What to do -
Update the rows below by replacing every "top-left" with "upper-left" and leaving everything else unchanged. Omit the pictures from your answer.
>> Start Items
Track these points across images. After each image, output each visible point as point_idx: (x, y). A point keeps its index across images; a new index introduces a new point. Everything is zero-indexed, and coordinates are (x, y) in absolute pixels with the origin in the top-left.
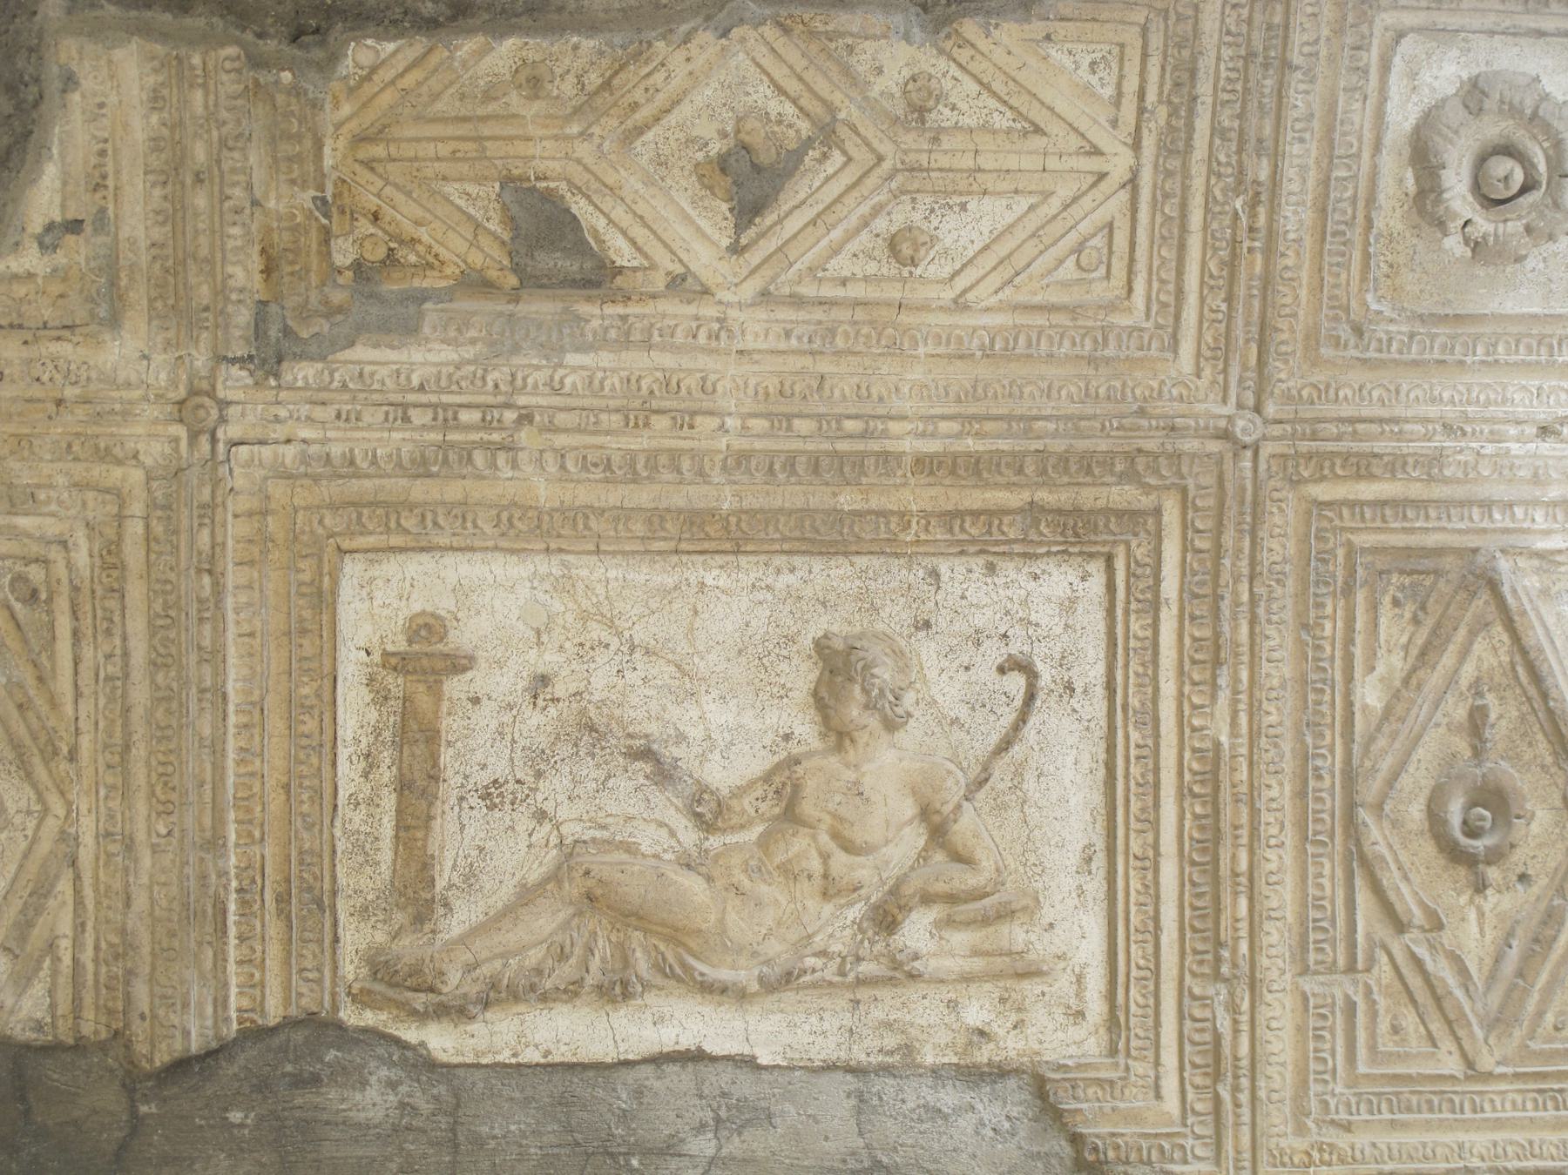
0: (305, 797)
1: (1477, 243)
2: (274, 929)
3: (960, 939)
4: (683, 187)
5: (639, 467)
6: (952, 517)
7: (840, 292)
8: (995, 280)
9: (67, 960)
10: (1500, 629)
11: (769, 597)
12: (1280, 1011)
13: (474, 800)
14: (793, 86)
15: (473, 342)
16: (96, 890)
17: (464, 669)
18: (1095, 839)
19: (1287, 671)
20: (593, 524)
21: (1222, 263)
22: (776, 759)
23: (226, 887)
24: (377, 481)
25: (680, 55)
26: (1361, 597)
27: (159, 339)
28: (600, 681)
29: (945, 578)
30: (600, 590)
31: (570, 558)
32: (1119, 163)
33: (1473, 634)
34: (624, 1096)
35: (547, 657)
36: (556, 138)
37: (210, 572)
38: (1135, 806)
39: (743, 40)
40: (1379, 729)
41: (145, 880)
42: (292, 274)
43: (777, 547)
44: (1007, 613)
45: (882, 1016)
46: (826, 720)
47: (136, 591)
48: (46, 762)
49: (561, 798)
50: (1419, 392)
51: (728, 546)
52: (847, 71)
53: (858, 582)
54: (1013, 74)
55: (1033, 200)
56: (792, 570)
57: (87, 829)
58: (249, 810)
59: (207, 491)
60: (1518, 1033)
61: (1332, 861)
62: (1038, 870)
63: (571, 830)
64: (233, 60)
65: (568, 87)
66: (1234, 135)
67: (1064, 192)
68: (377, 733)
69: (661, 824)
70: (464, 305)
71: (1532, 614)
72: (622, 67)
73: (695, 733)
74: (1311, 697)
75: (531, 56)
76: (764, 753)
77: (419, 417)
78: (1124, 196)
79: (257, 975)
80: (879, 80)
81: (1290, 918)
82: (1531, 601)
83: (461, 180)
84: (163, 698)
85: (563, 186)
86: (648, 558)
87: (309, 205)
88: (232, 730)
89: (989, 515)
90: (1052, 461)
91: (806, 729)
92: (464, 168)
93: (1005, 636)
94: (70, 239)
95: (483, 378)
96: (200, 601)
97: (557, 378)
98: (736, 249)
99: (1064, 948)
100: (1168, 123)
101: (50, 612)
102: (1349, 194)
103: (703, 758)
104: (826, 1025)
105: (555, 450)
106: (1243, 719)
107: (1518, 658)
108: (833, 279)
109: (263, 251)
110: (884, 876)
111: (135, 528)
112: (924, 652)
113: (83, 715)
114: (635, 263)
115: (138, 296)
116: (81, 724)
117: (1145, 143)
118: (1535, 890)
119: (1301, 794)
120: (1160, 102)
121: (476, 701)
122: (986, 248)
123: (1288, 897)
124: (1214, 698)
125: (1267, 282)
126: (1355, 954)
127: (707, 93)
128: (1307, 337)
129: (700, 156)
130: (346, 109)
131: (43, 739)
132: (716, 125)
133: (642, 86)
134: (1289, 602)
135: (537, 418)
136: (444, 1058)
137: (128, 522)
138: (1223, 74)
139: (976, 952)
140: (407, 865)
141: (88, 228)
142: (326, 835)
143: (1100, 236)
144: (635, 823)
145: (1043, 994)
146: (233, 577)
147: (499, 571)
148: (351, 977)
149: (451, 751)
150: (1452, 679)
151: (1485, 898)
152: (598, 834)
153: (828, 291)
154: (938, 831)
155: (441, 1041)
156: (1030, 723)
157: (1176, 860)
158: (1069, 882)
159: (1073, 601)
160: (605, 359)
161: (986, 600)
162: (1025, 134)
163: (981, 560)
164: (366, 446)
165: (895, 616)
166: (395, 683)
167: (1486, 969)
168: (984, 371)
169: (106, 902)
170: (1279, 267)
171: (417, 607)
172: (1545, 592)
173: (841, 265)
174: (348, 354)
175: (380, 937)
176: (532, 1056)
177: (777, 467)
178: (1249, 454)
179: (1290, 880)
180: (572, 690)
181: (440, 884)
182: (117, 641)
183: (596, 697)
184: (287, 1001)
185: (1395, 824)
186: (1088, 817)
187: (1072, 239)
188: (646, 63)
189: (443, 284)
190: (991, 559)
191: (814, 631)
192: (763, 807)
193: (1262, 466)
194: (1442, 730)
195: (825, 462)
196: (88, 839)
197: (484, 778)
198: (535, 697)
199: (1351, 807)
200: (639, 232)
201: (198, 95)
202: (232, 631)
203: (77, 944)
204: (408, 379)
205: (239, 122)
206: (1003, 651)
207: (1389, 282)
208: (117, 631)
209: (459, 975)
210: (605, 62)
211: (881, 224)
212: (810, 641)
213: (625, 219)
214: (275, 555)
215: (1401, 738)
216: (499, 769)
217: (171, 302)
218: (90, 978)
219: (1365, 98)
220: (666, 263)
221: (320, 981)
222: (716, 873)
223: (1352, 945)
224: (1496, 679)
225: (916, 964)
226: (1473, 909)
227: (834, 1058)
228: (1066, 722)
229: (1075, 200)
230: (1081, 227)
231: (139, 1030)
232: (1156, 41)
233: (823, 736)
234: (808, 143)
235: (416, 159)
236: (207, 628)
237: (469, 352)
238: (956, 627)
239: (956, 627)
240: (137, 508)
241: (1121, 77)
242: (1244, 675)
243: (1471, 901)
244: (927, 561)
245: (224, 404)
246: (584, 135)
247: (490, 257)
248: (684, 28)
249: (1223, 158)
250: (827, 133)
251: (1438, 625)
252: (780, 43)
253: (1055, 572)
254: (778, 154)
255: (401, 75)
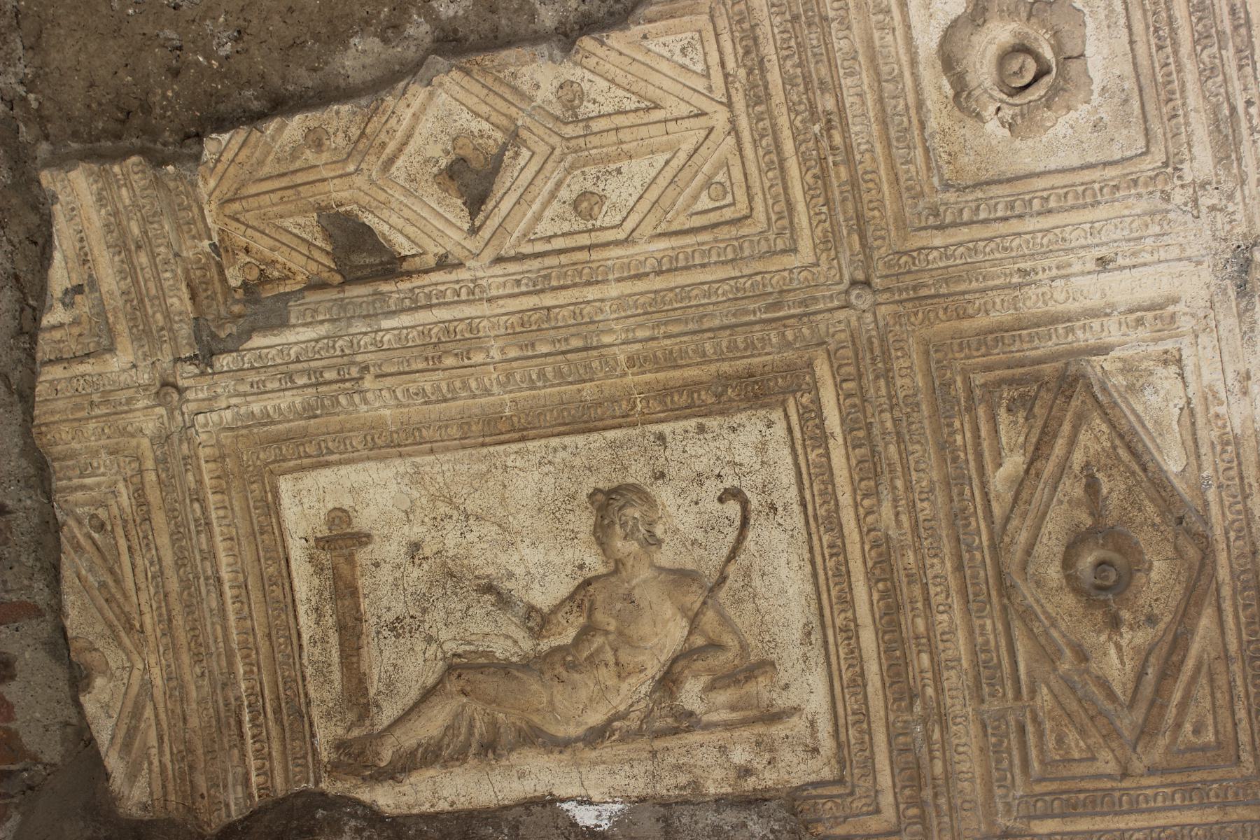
>> End Items
Result below -
Track these points across images. After each image, output each visible point as point_idx: (x, y). A point keeps its index across images; a new index introduces a new point. Everything is zero-indexed, and coordinates are (x, y) in absolute pixels with the origin in the upper-left.
0: (305, 797)
1: (1477, 243)
2: (274, 929)
3: (960, 939)
4: (683, 187)
5: (639, 467)
6: (952, 517)
7: (840, 292)
8: (995, 280)
9: (67, 960)
10: (1500, 629)
11: (769, 597)
12: (1280, 1011)
13: (474, 800)
14: (793, 86)
15: (473, 342)
16: (96, 890)
17: (464, 669)
18: (1095, 839)
19: (1287, 671)
20: (593, 524)
21: (1222, 263)
22: (776, 759)
23: (226, 887)
24: (377, 481)
25: (680, 55)
26: (1361, 597)
27: (159, 339)
28: (600, 681)
29: (945, 578)
30: (600, 590)
31: (570, 558)
32: (1119, 163)
33: (1473, 634)
34: (624, 1096)
35: (547, 657)
36: (556, 138)
37: (210, 572)
38: (1135, 806)
39: (743, 40)
40: (1379, 729)
41: (145, 880)
42: (292, 274)
43: (777, 547)
44: (1007, 613)
45: (882, 1016)
46: (826, 720)
47: (136, 591)
48: (46, 762)
49: (561, 798)
50: (1419, 392)
51: (728, 546)
52: (847, 71)
53: (858, 582)
54: (1013, 74)
55: (1033, 200)
56: (792, 570)
57: (87, 829)
58: (249, 810)
59: (207, 491)
60: (1518, 1033)
61: (1332, 861)
62: (1038, 870)
63: (571, 830)
64: (233, 60)
65: (568, 87)
66: (1234, 135)
67: (1064, 192)
68: (377, 733)
69: (661, 824)
70: (464, 305)
71: (1532, 614)
72: (622, 67)
73: (695, 733)
74: (1311, 697)
75: (531, 56)
76: (764, 753)
77: (419, 417)
78: (1124, 196)
79: (257, 975)
80: (879, 80)
81: (1290, 918)
82: (1531, 601)
83: (461, 180)
84: (163, 698)
85: (563, 186)
86: (648, 558)
87: (309, 205)
88: (232, 730)
89: (989, 515)
90: (1052, 461)
91: (806, 729)
92: (464, 168)
93: (1005, 636)
94: (70, 239)
95: (483, 378)
96: (200, 601)
97: (557, 378)
98: (736, 249)
99: (1064, 948)
100: (1168, 123)
101: (50, 612)
102: (1349, 194)
103: (703, 758)
104: (826, 1025)
105: (555, 450)
106: (1243, 719)
107: (1518, 658)
108: (833, 279)
109: (263, 251)
110: (884, 876)
111: (135, 528)
112: (924, 652)
113: (83, 715)
114: (635, 263)
115: (138, 296)
116: (81, 724)
117: (1145, 143)
118: (1535, 890)
119: (1301, 794)
120: (1160, 102)
121: (476, 701)
122: (986, 248)
123: (1288, 897)
124: (1214, 698)
125: (1267, 282)
126: (1355, 954)
127: (707, 93)
128: (1307, 337)
129: (700, 156)
130: (346, 109)
131: (43, 739)
132: (716, 125)
133: (642, 86)
134: (1289, 602)
135: (537, 418)
136: (444, 1058)
137: (128, 522)
138: (1223, 74)
139: (976, 952)
140: (407, 865)
141: (88, 228)
142: (326, 835)
143: (1100, 236)
144: (635, 823)
145: (1043, 994)
146: (233, 577)
147: (499, 571)
148: (351, 977)
149: (451, 751)
150: (1452, 679)
151: (1485, 898)
152: (598, 834)
153: (828, 291)
154: (938, 831)
155: (441, 1041)
156: (1030, 723)
157: (1176, 860)
158: (1069, 882)
159: (1073, 601)
160: (605, 359)
161: (986, 600)
162: (1025, 134)
163: (981, 560)
164: (366, 446)
165: (895, 616)
166: (395, 683)
167: (1486, 969)
168: (984, 371)
169: (106, 902)
170: (1279, 267)
171: (417, 607)
172: (1545, 592)
173: (841, 265)
174: (348, 354)
175: (380, 937)
176: (532, 1056)
177: (777, 467)
178: (1249, 454)
179: (1290, 880)
180: (572, 690)
181: (440, 884)
182: (117, 641)
183: (596, 697)
184: (287, 1001)
185: (1395, 824)
186: (1088, 817)
187: (1072, 239)
188: (646, 63)
189: (443, 284)
190: (991, 559)
191: (814, 631)
192: (763, 807)
193: (1262, 466)
194: (1442, 730)
195: (825, 462)
196: (88, 839)
197: (484, 778)
198: (535, 697)
199: (1351, 807)
200: (639, 232)
201: (198, 95)
202: (232, 631)
203: (77, 944)
204: (408, 379)
205: (239, 122)
206: (1003, 651)
207: (1389, 282)
208: (117, 631)
209: (459, 975)
210: (605, 62)
211: (881, 224)
212: (810, 641)
213: (625, 219)
214: (275, 555)
215: (1401, 738)
216: (499, 769)
217: (171, 302)
218: (90, 978)
219: (1365, 98)
220: (666, 263)
221: (320, 981)
222: (716, 873)
223: (1352, 945)
224: (1496, 679)
225: (916, 964)
226: (1473, 909)
227: (834, 1058)
228: (1066, 722)
229: (1075, 200)
230: (1081, 227)
231: (139, 1030)
232: (1156, 41)
233: (823, 736)
234: (808, 143)
235: (416, 159)
236: (207, 628)
237: (469, 352)
238: (956, 627)
239: (956, 627)
240: (137, 508)
241: (1121, 77)
242: (1244, 675)
243: (1471, 901)
244: (927, 561)
245: (224, 404)
246: (584, 135)
247: (490, 257)
248: (684, 28)
249: (1223, 158)
250: (827, 133)
251: (1438, 625)
252: (780, 43)
253: (1055, 572)
254: (778, 154)
255: (401, 75)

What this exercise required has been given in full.